(Scene comparison data)
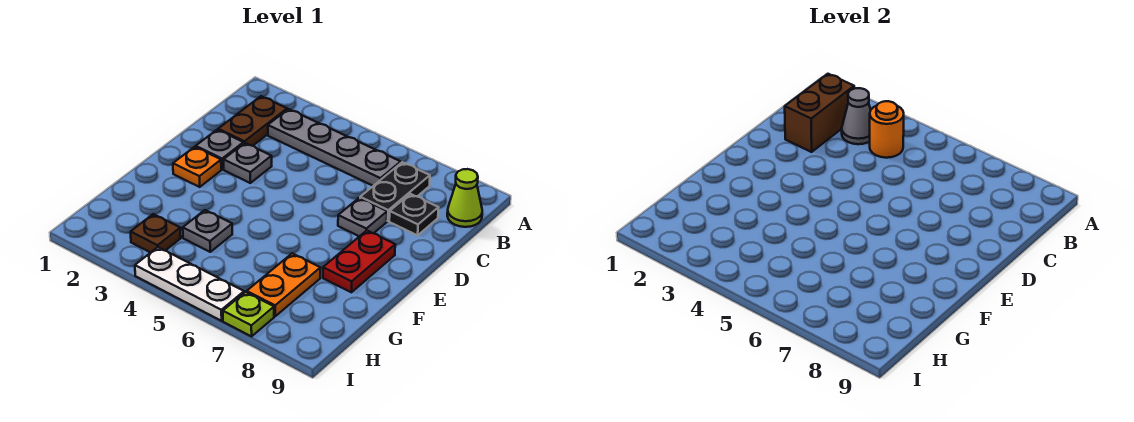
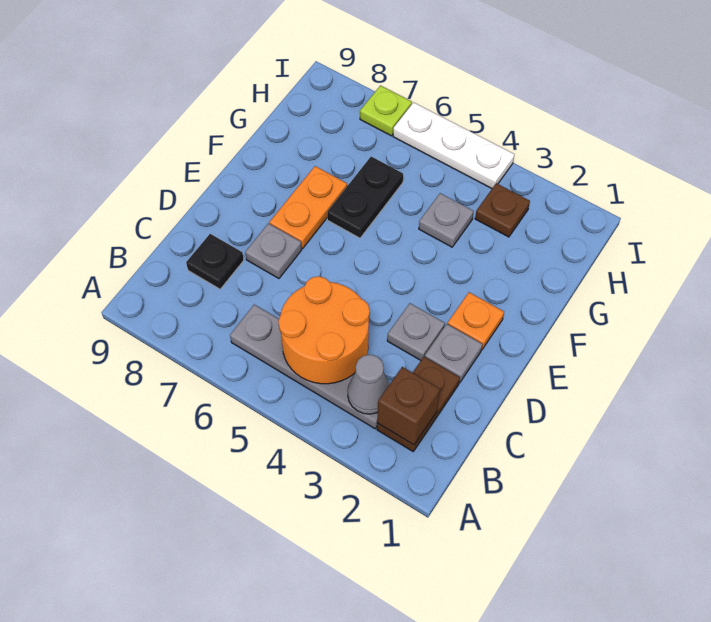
brown brick B2:C2 level 2 -> brown brick B2 level 2
orange round brick B4 level 2 -> orange round brick B4:C5 level 2
black plate B7:C7 level 1 -> black plate F6:G6 level 1
lime cone B9 level 1 -> none
red plate E8:F8 level 1 -> none
orange plate G7:H7 level 1 -> orange plate E7:F7 level 1

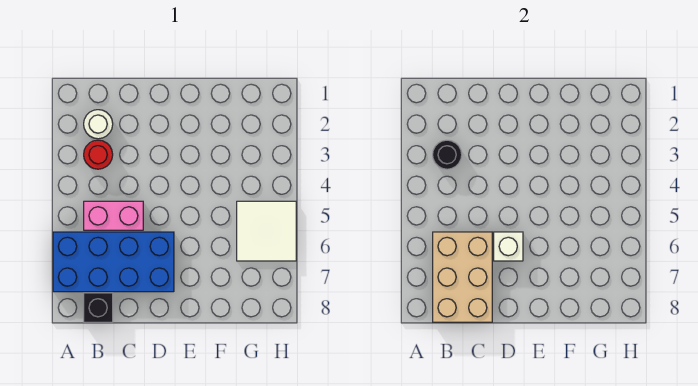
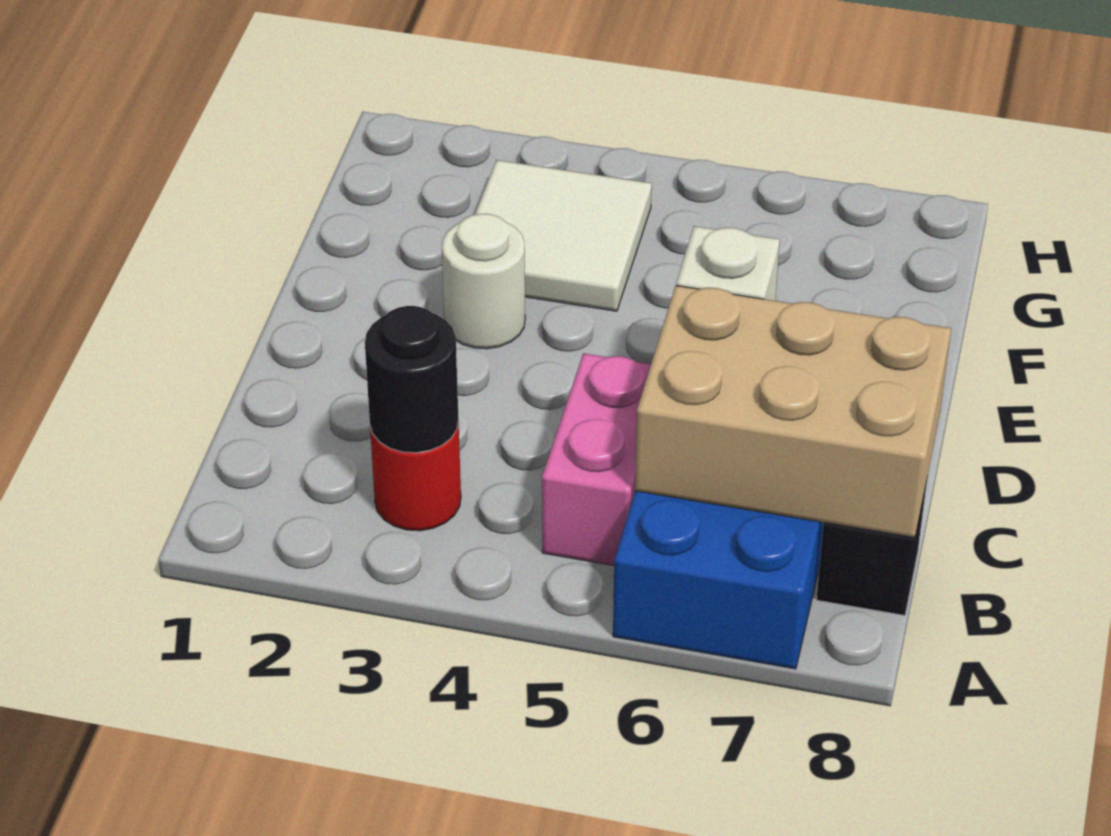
white round brick B2 level 1 -> white round brick E3 level 1
white tile G5:H6 level 1 -> white tile F3:G4 level 1

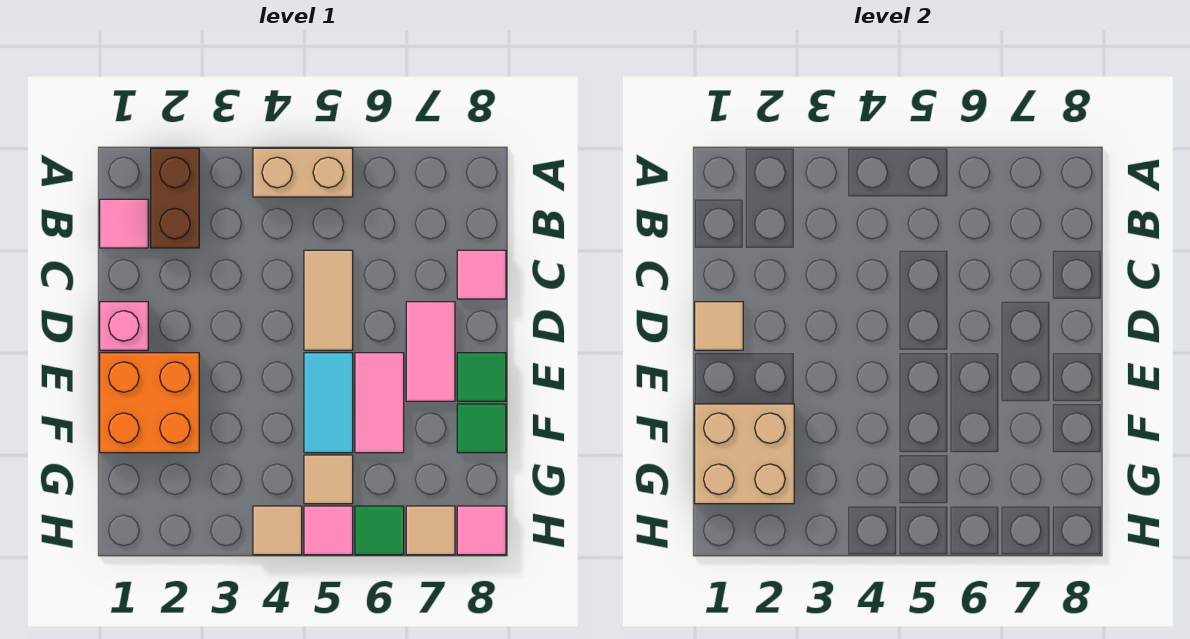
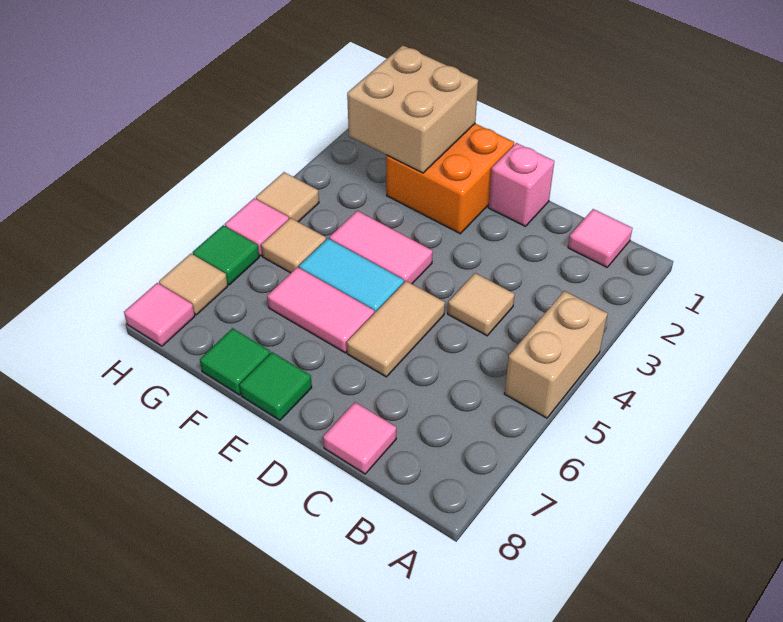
brown brick A2:B2 level 1 -> none
tan tile C5:D5 level 1 -> tan tile D5:D6 level 1
tan tile D1 level 2 -> tan tile C4 level 1
pink tile D7:E7 level 1 -> pink tile E4:F4 level 1

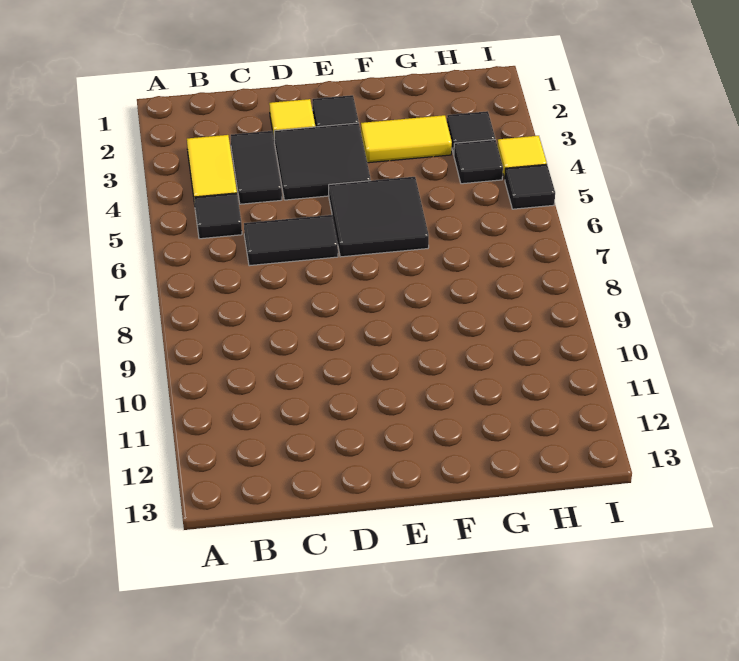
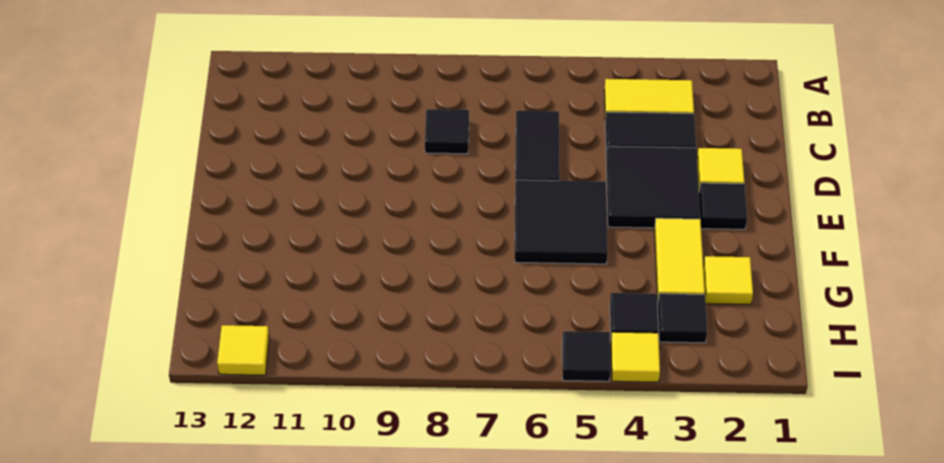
black tile B5 level 1 -> black tile C8 level 1
none -> yellow tile G2 level 1
none -> yellow tile I12 level 1

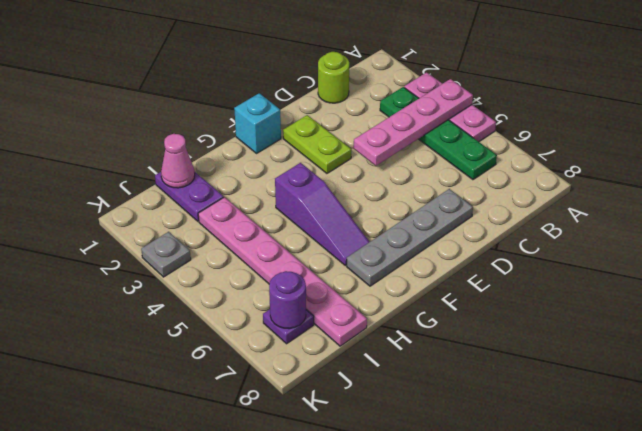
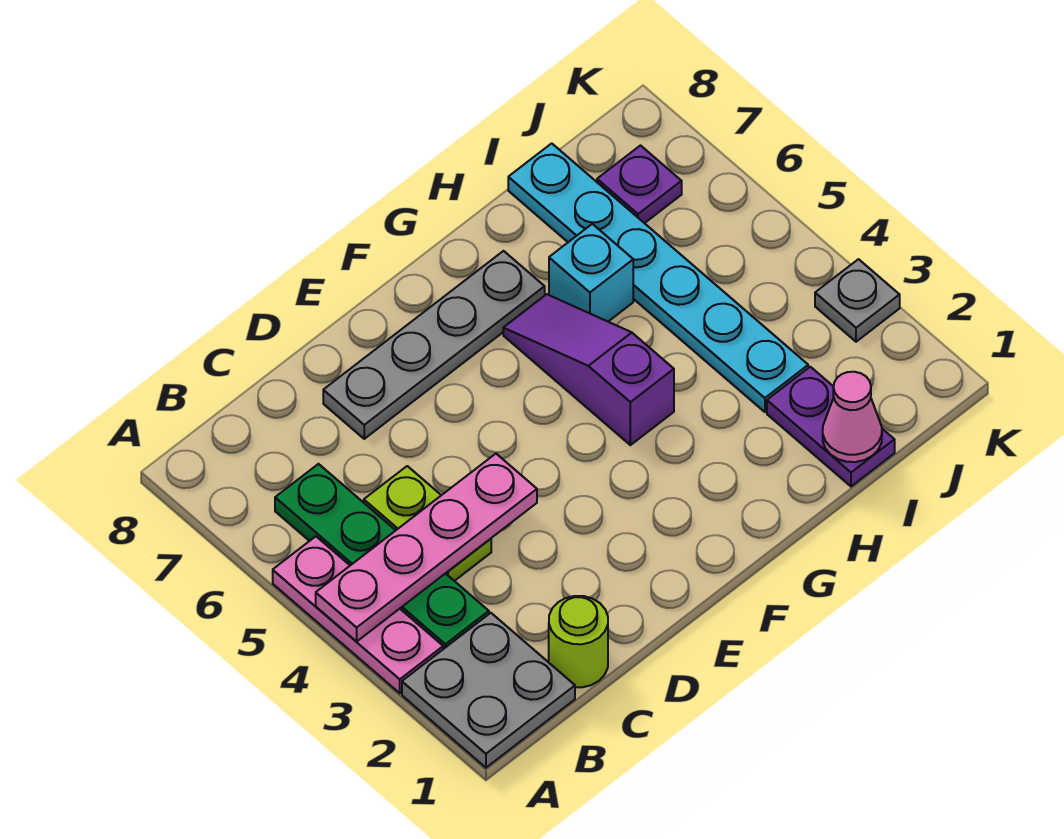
none -> grey plate A1:B2 level 1
lime plate E2:E3 level 1 -> lime plate C4:C5 level 1
cyan brick F1 level 1 -> cyan brick H6 level 1
pink plate I3:I8 level 1 -> cyan plate I3:I8 level 1
purple round brick J7 level 2 -> none

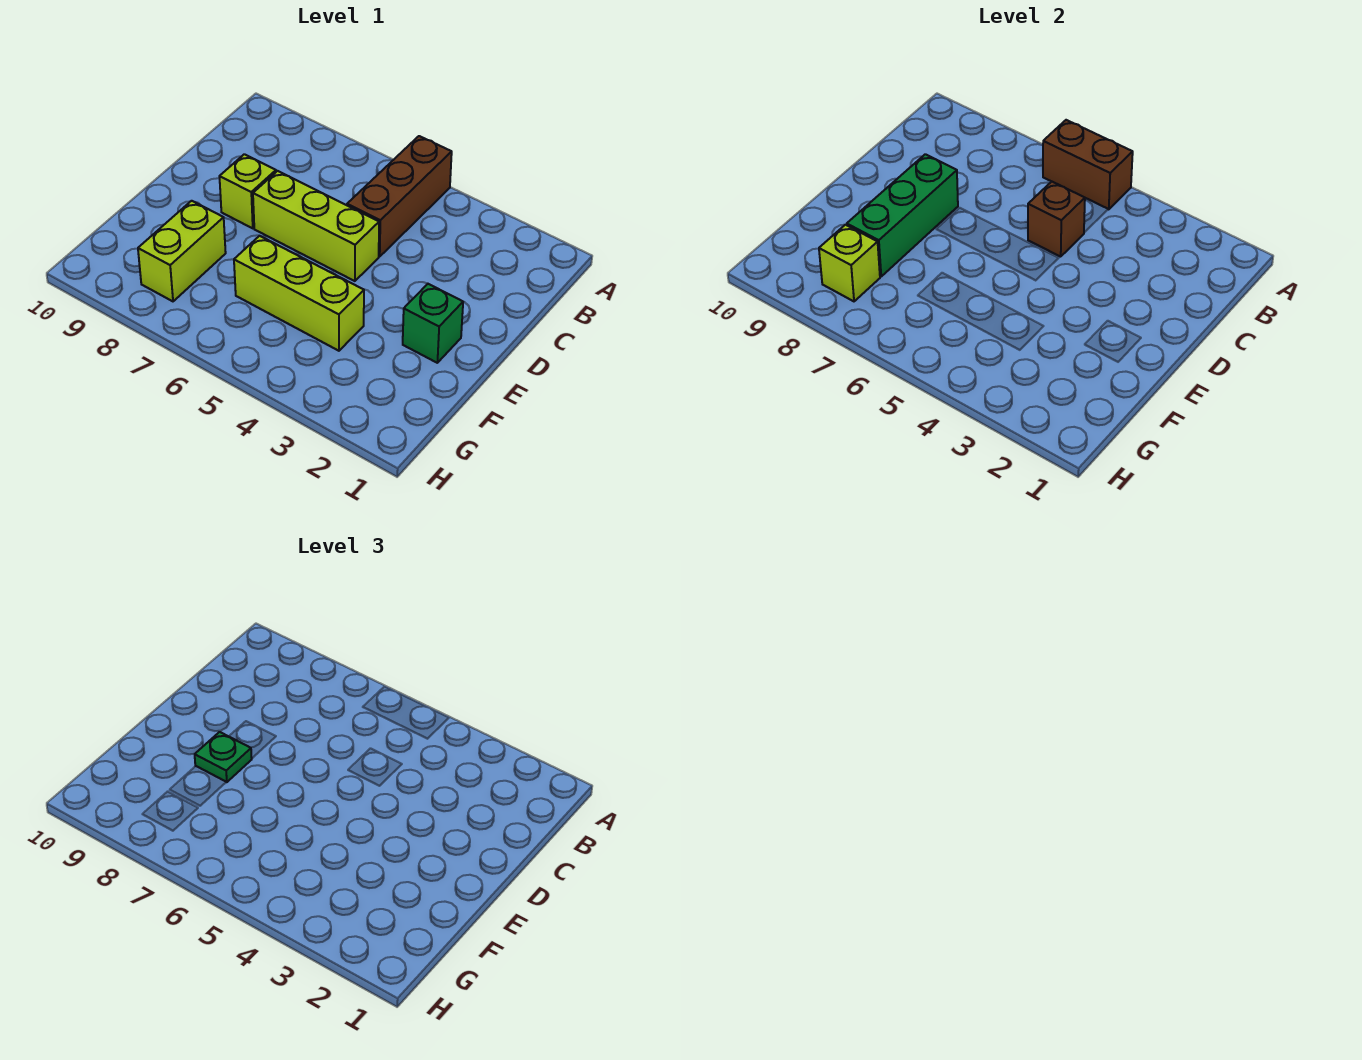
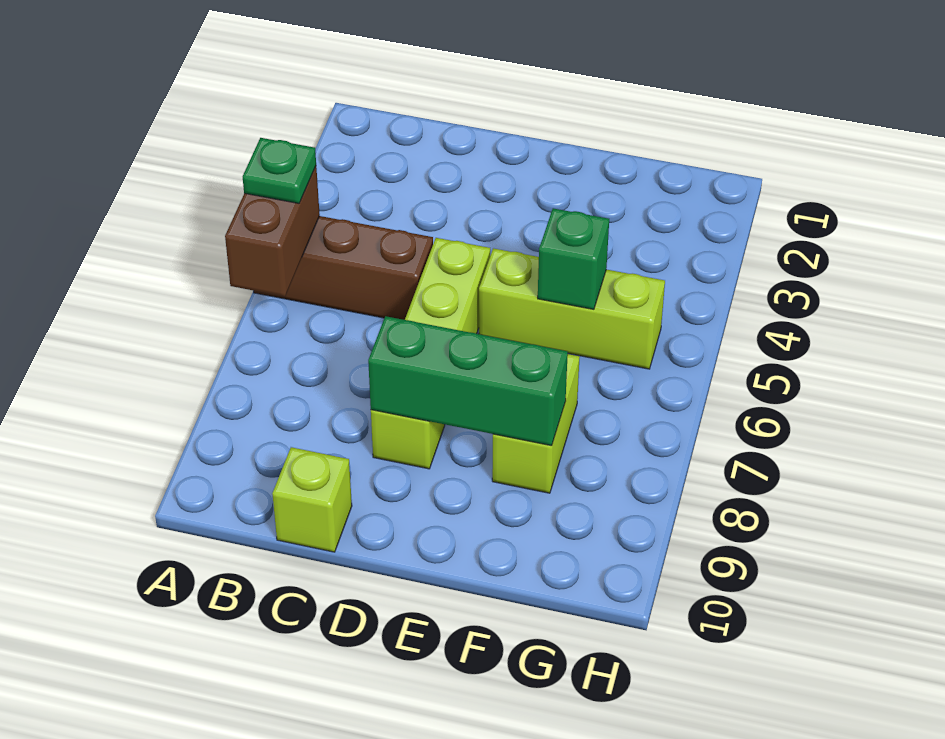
brown brick C5 level 2 -> none
green brick E2 level 1 -> green brick F5 level 2
green plate E8 level 3 -> green plate A5 level 3
lime brick F4:F6 level 1 -> lime brick E5:G5 level 1
lime brick F8:G8 level 1 -> lime brick F7:F8 level 1
lime brick G8 level 2 -> lime brick C10 level 1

■ **ACTIVITY**
Write out nothing but the lines from the one with "tan tile D1 level 2 -> tan tile C4 level 1" through the last line of the entries, exactly as they stand; pictures are not part of the copy.

■ **PROBLEM SOLUTION**
tan tile D1 level 2 -> tan tile C4 level 1
pink tile D7:E7 level 1 -> pink tile E4:F4 level 1

black tile B5 level 1 -> black tile C8 level 1
none -> yellow tile G2 level 1
none -> yellow tile I12 level 1

none -> grey plate A1:B2 level 1
lime plate E2:E3 level 1 -> lime plate C4:C5 level 1
cyan brick F1 level 1 -> cyan brick H6 level 1
pink plate I3:I8 level 1 -> cyan plate I3:I8 level 1
purple round brick J7 level 2 -> none

brown brick C5 level 2 -> none
green brick E2 level 1 -> green brick F5 level 2
green plate E8 level 3 -> green plate A5 level 3
lime brick F4:F6 level 1 -> lime brick E5:G5 level 1
lime brick F8:G8 level 1 -> lime brick F7:F8 level 1
lime brick G8 level 2 -> lime brick C10 level 1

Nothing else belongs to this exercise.